# [TASK OBJECTIVE]
Where a record contains a picture, omit it; otherwise reproduce the listing exactly.

# [EXERCISE MATERIALS]
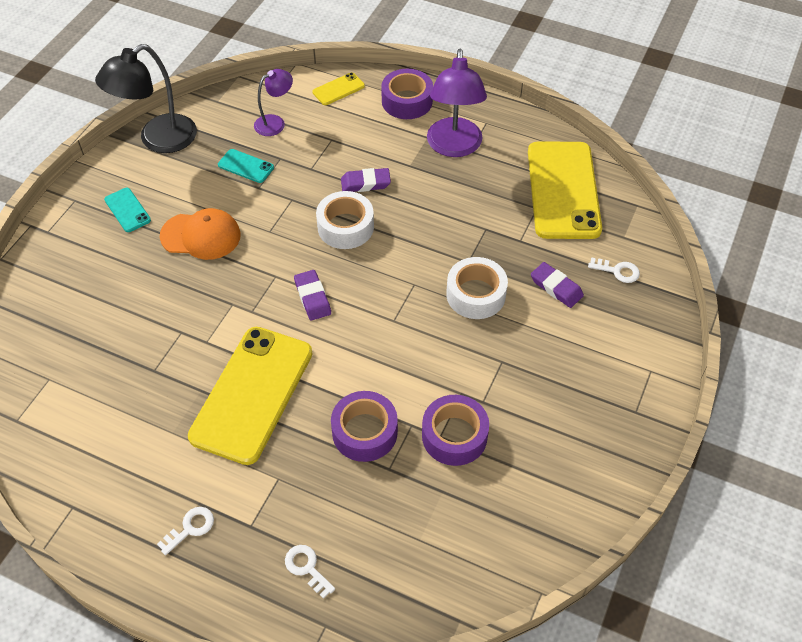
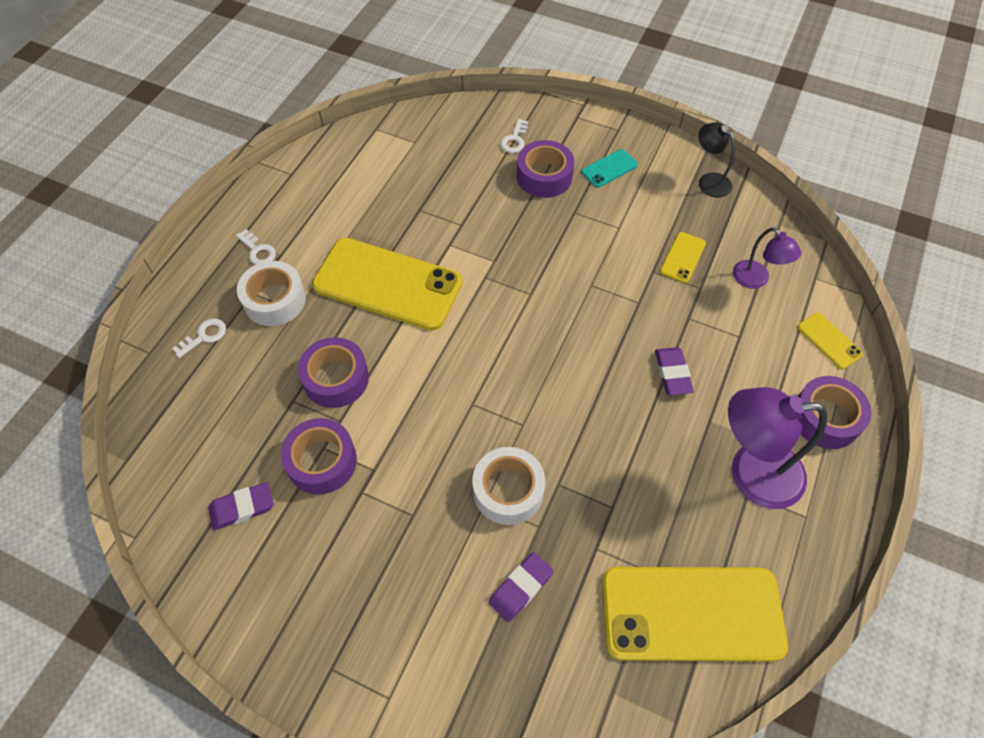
camera: 90 degrees right, 5 degrees up
(127, 261) = (544, 176): none -> purple tape
(158, 140) = (709, 181): black lamp -> black lamp, size x0.56
(201, 236) = (580, 228): orange cap -> none
(246, 166) = (682, 257): turquoise phone -> yellow phone
(312, 297) = (502, 327): purple eraser -> purple eraser (242, 508)
(345, 227) = (602, 355): white tape -> white tape (274, 300)
(618, 271) = (550, 675): white key -> white key (514, 140)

# [THE COMPLETED TASK]
camera: 90 degrees right, 5 degrees up
(127, 261) = (544, 176): none -> purple tape
(158, 140) = (709, 181): black lamp -> black lamp, size x0.56
(201, 236) = (580, 228): orange cap -> none
(246, 166) = (682, 257): turquoise phone -> yellow phone
(312, 297) = (502, 327): purple eraser -> purple eraser (242, 508)
(345, 227) = (602, 355): white tape -> white tape (274, 300)
(618, 271) = (550, 675): white key -> white key (514, 140)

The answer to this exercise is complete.